## WHAT TO DO
Set the records down again in full, exactly as they are, apart from the images.

## Before-and-after object listings
================================

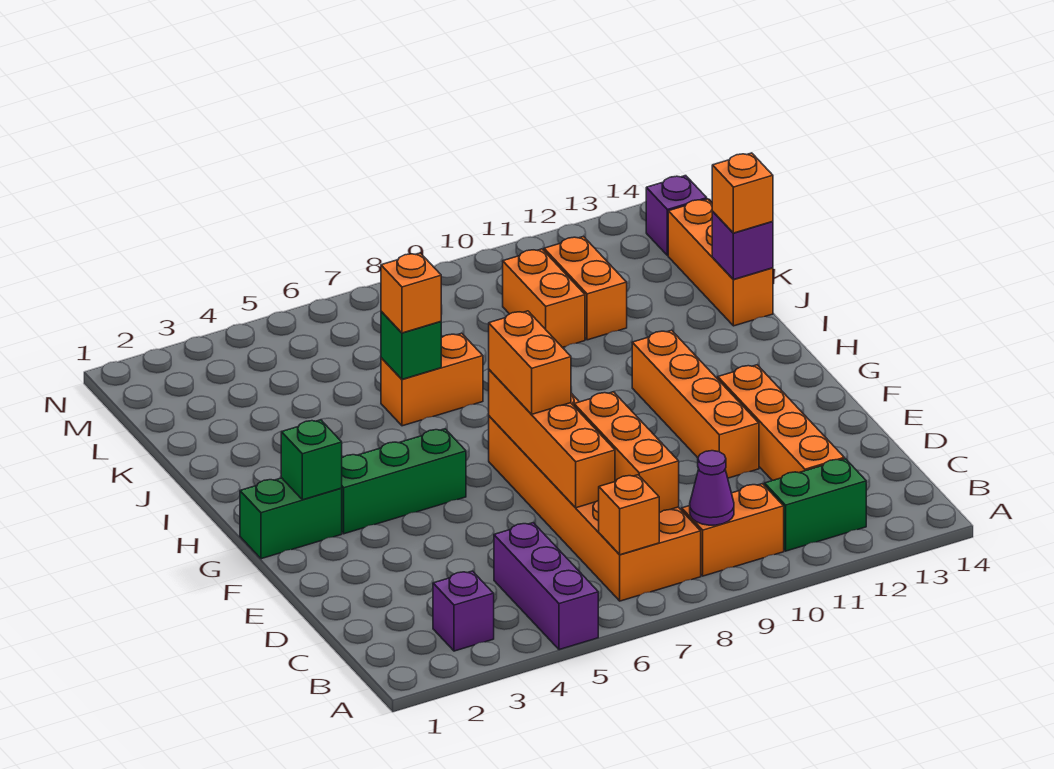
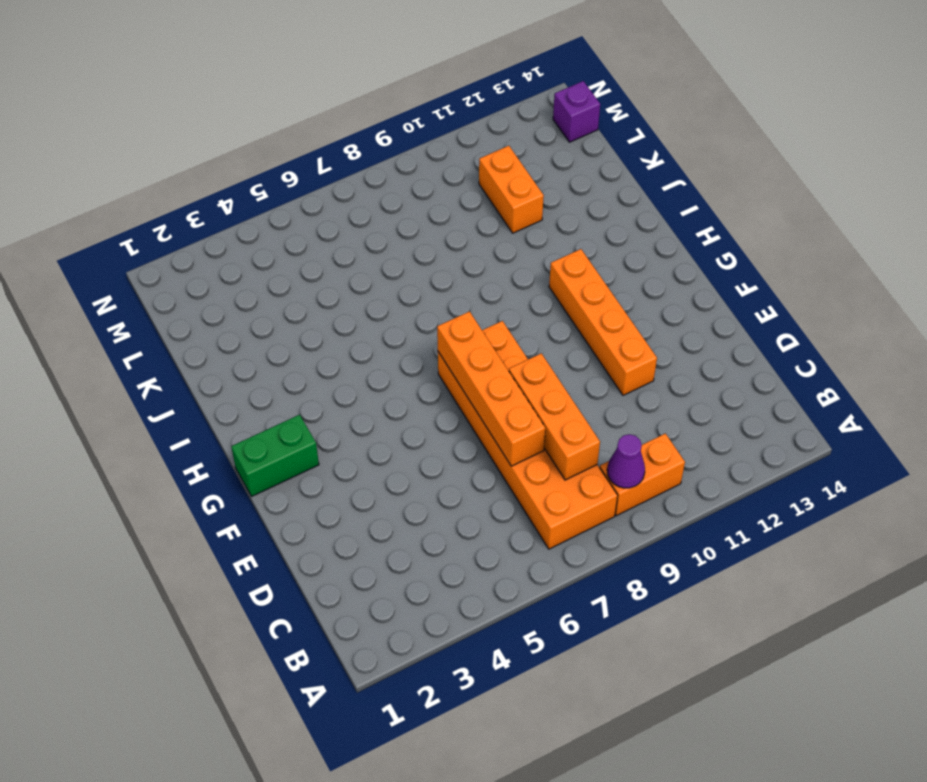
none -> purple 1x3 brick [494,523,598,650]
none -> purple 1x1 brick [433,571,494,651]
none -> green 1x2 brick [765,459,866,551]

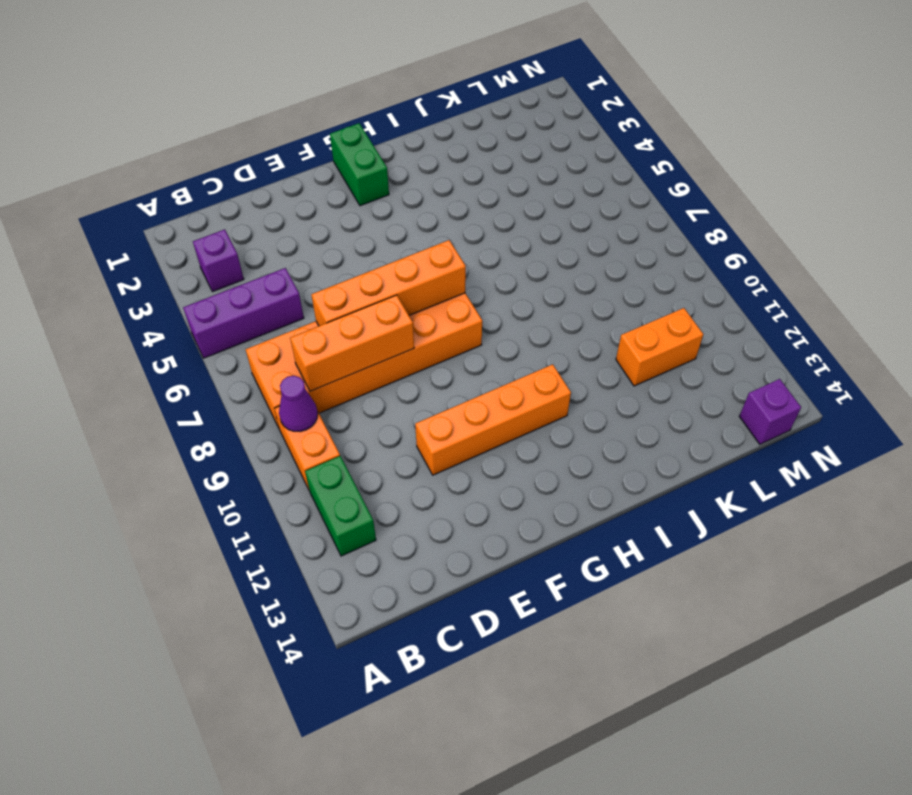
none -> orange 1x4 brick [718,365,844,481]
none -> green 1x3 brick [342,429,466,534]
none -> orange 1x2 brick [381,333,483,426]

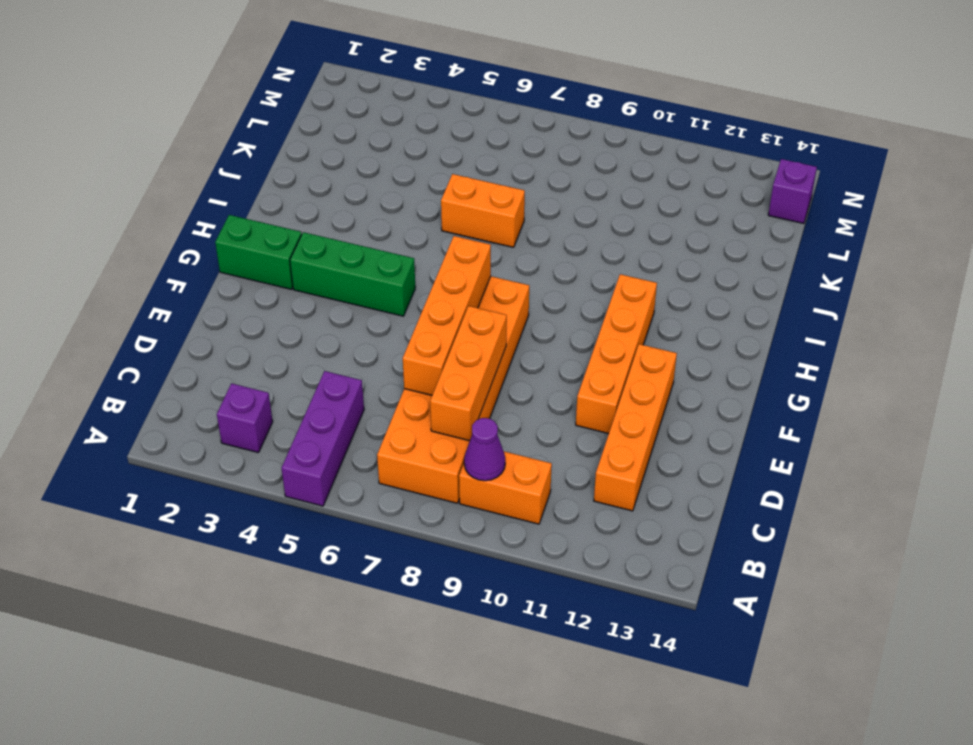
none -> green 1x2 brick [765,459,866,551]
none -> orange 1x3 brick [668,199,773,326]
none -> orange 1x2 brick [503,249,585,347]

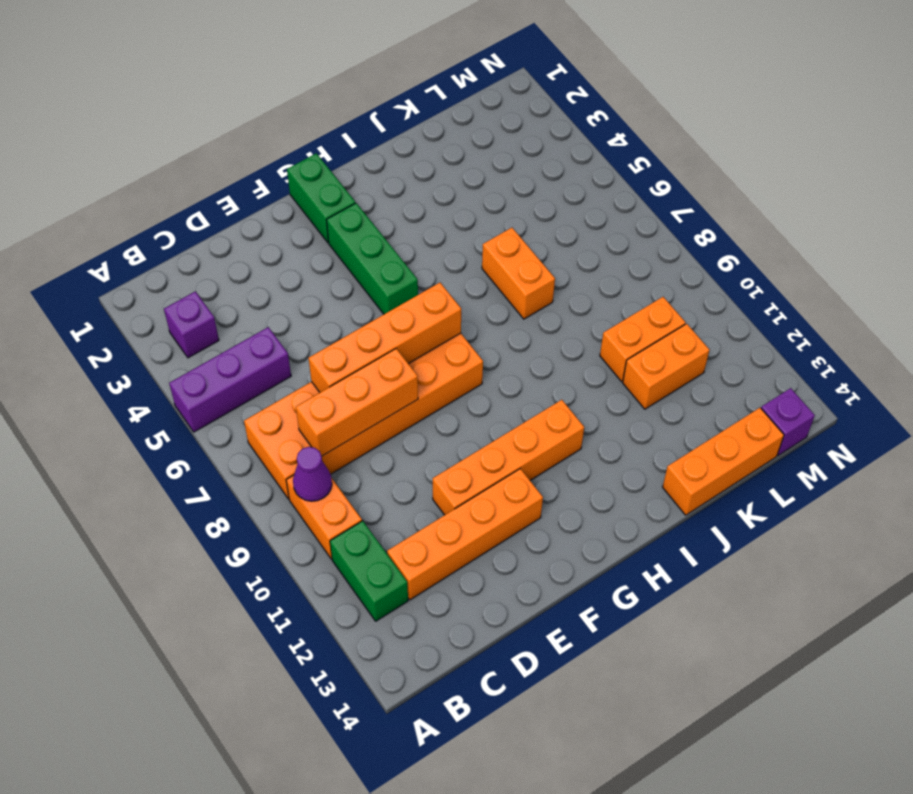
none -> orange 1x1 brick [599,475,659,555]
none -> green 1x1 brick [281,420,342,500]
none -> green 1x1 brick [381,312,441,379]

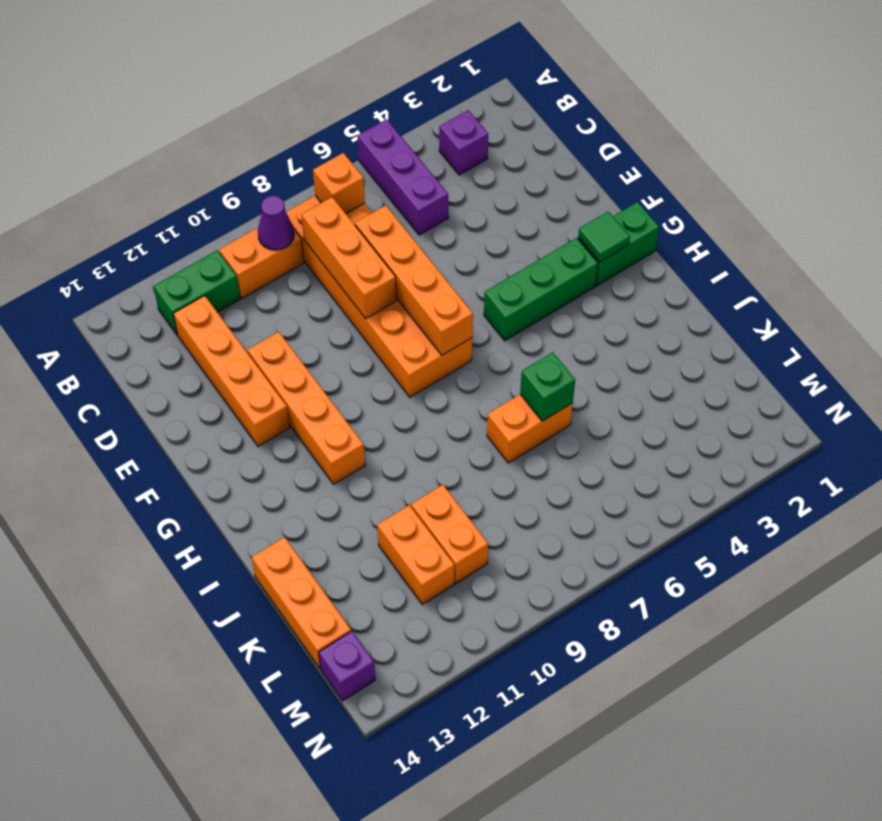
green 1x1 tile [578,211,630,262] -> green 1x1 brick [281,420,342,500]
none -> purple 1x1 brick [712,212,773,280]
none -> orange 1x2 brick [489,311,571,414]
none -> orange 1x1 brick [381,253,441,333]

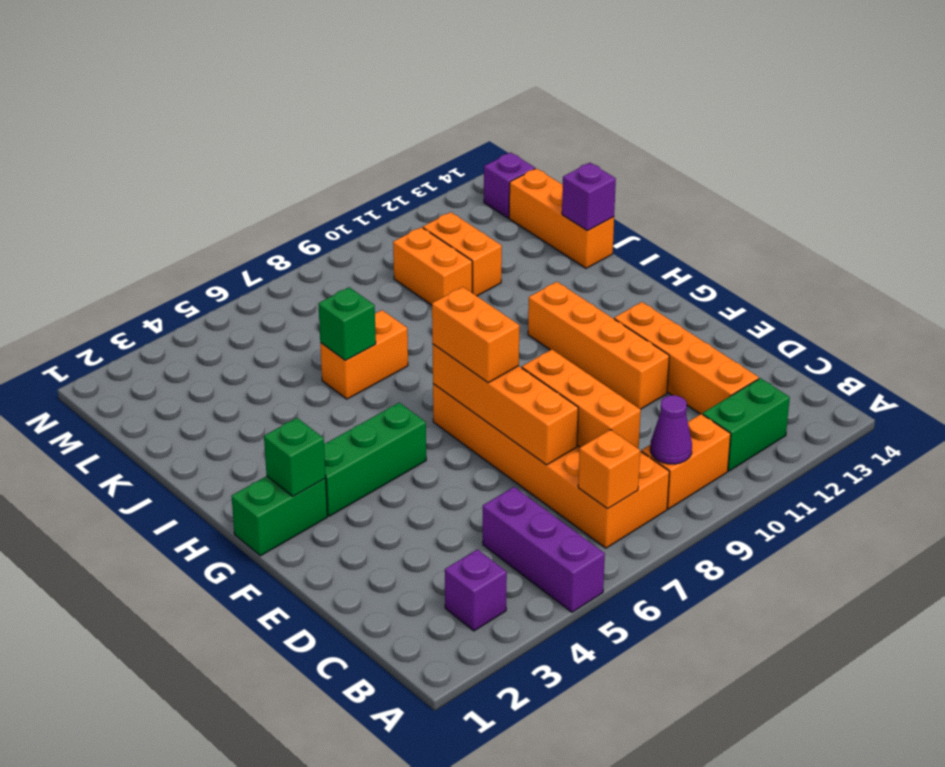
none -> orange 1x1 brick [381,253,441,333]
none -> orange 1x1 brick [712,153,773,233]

================================

## OUTPUT
none -> purple 1x3 brick [494,523,598,650]
none -> purple 1x1 brick [433,571,494,651]
none -> green 1x2 brick [765,459,866,551]

none -> orange 1x4 brick [718,365,844,481]
none -> green 1x3 brick [342,429,466,534]
none -> orange 1x2 brick [381,333,483,426]

none -> green 1x2 brick [765,459,866,551]
none -> orange 1x3 brick [668,199,773,326]
none -> orange 1x2 brick [503,249,585,347]

none -> orange 1x1 brick [599,475,659,555]
none -> green 1x1 brick [281,420,342,500]
none -> green 1x1 brick [381,312,441,379]

green 1x1 tile [578,211,630,262] -> green 1x1 brick [281,420,342,500]
none -> purple 1x1 brick [712,212,773,280]
none -> orange 1x2 brick [489,311,571,414]
none -> orange 1x1 brick [381,253,441,333]

none -> orange 1x1 brick [381,253,441,333]
none -> orange 1x1 brick [712,153,773,233]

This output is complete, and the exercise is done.